**WHAT THE EXERCISE ASKS:** Pictures stay out. Everything else in the listing below gets written out exactly.
++++++++++
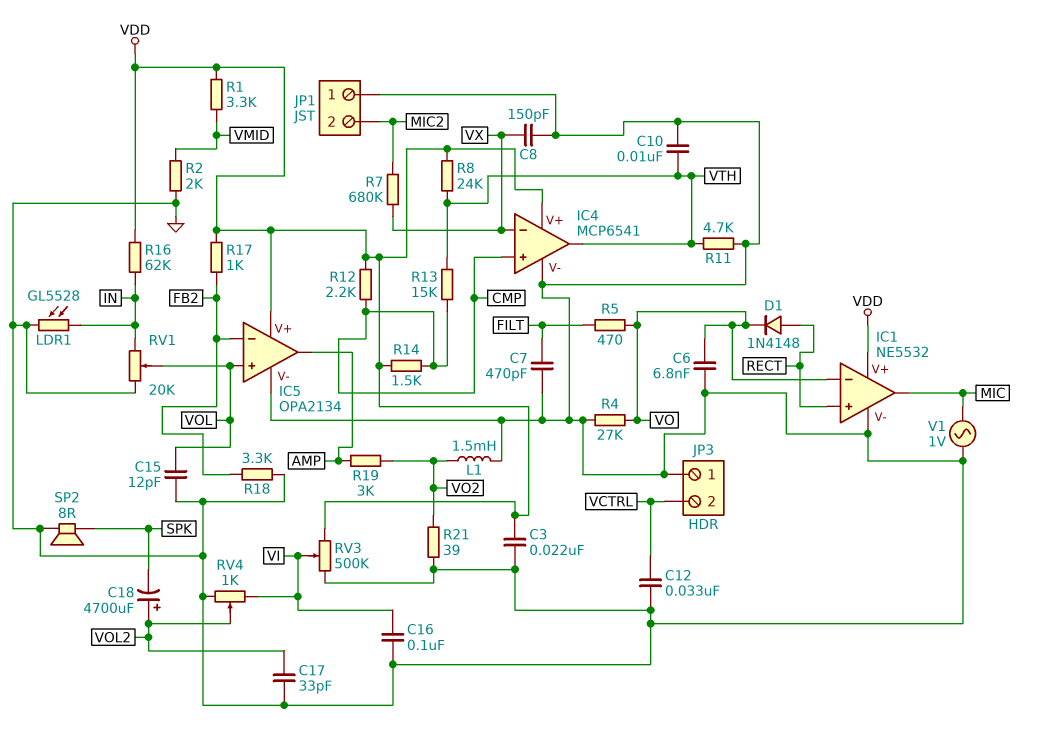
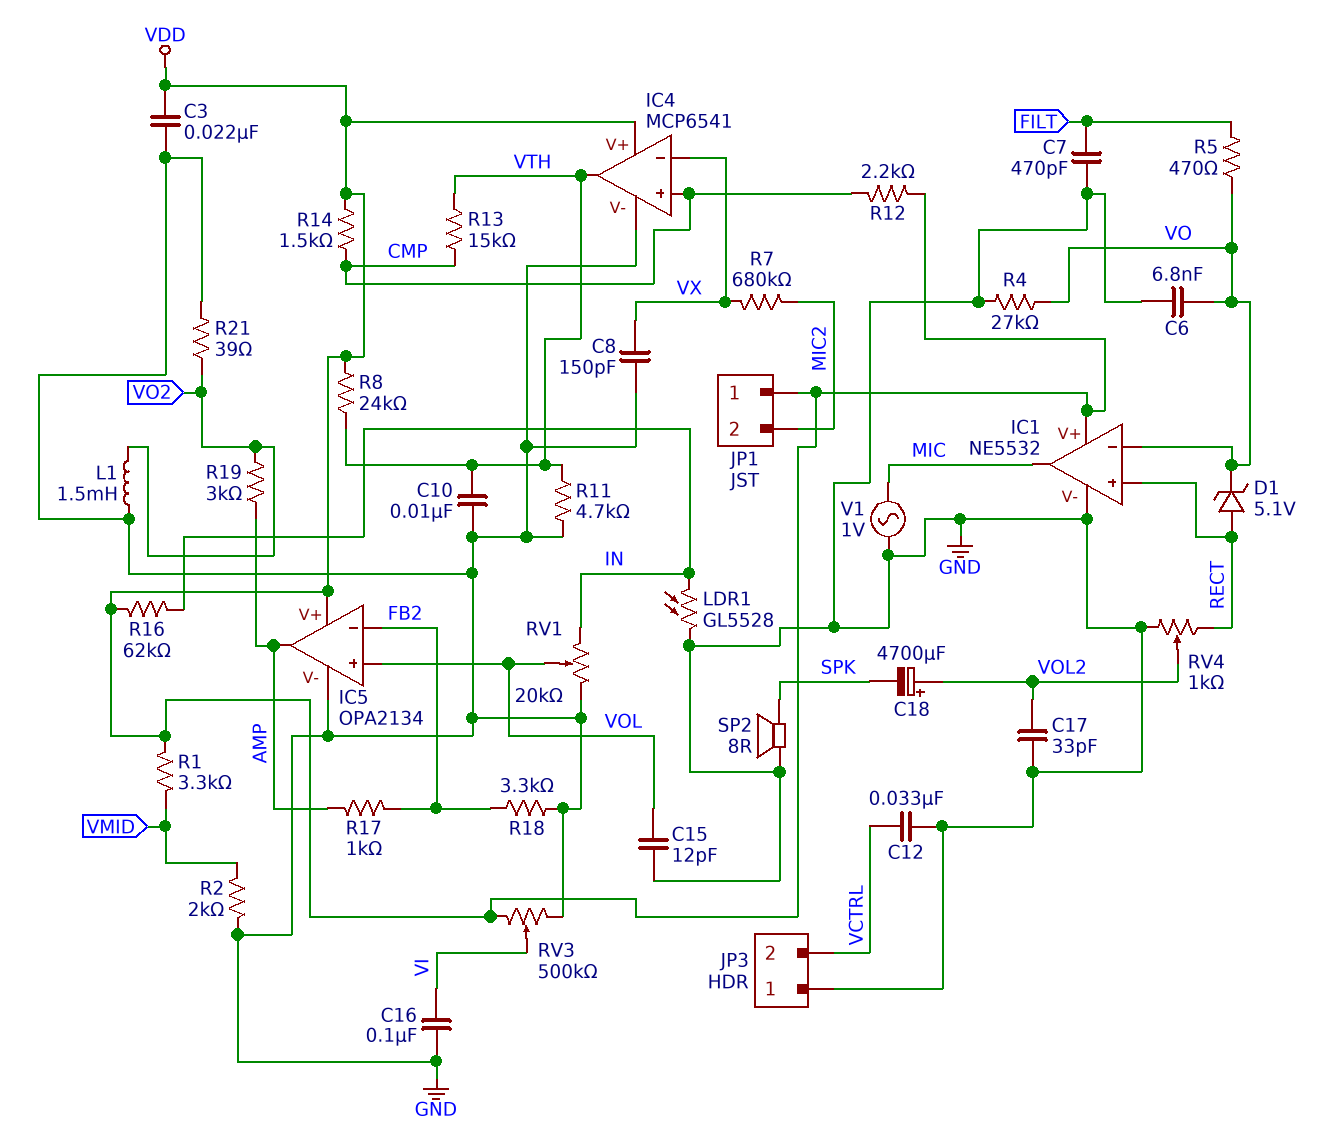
D1: diode 1N4148 (A RECT, K VO) -> zener 5.1V (A RECT, K VO)
JP1 pin 1: GND -> VDD
R17: 1k (FB2, VDD) -> 1k (AMP, FB2)
RV4: 1k (GND, VI, wiper VOL2) -> 1k (GND, RECT, wiper VOL2)

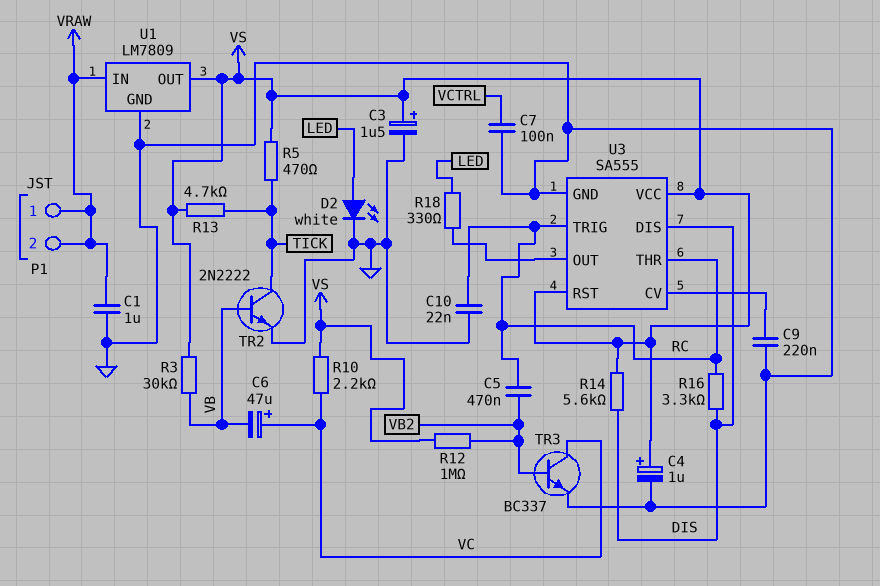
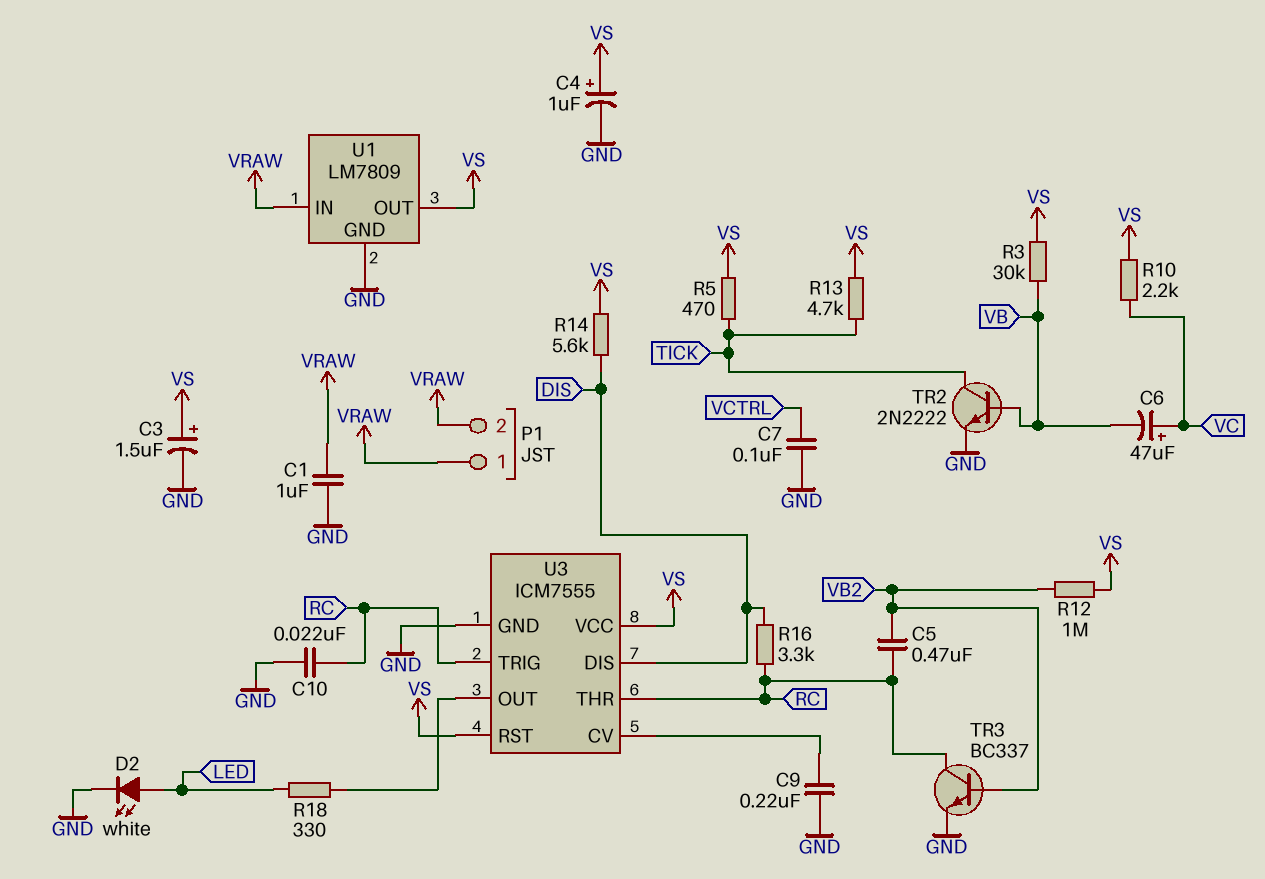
TR3: NPN BC337 (B VB2, C VC, E GND) -> NPN BC337 (B VB2, C RC, E GND)
U3: SA555 -> ICM7555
++++++++++
**OUTPUT OF THE EXERCISE:**
D1: diode 1N4148 (A RECT, K VO) -> zener 5.1V (A RECT, K VO)
JP1 pin 1: GND -> VDD
R17: 1k (FB2, VDD) -> 1k (AMP, FB2)
RV4: 1k (GND, VI, wiper VOL2) -> 1k (GND, RECT, wiper VOL2)

TR3: NPN BC337 (B VB2, C VC, E GND) -> NPN BC337 (B VB2, C RC, E GND)
U3: SA555 -> ICM7555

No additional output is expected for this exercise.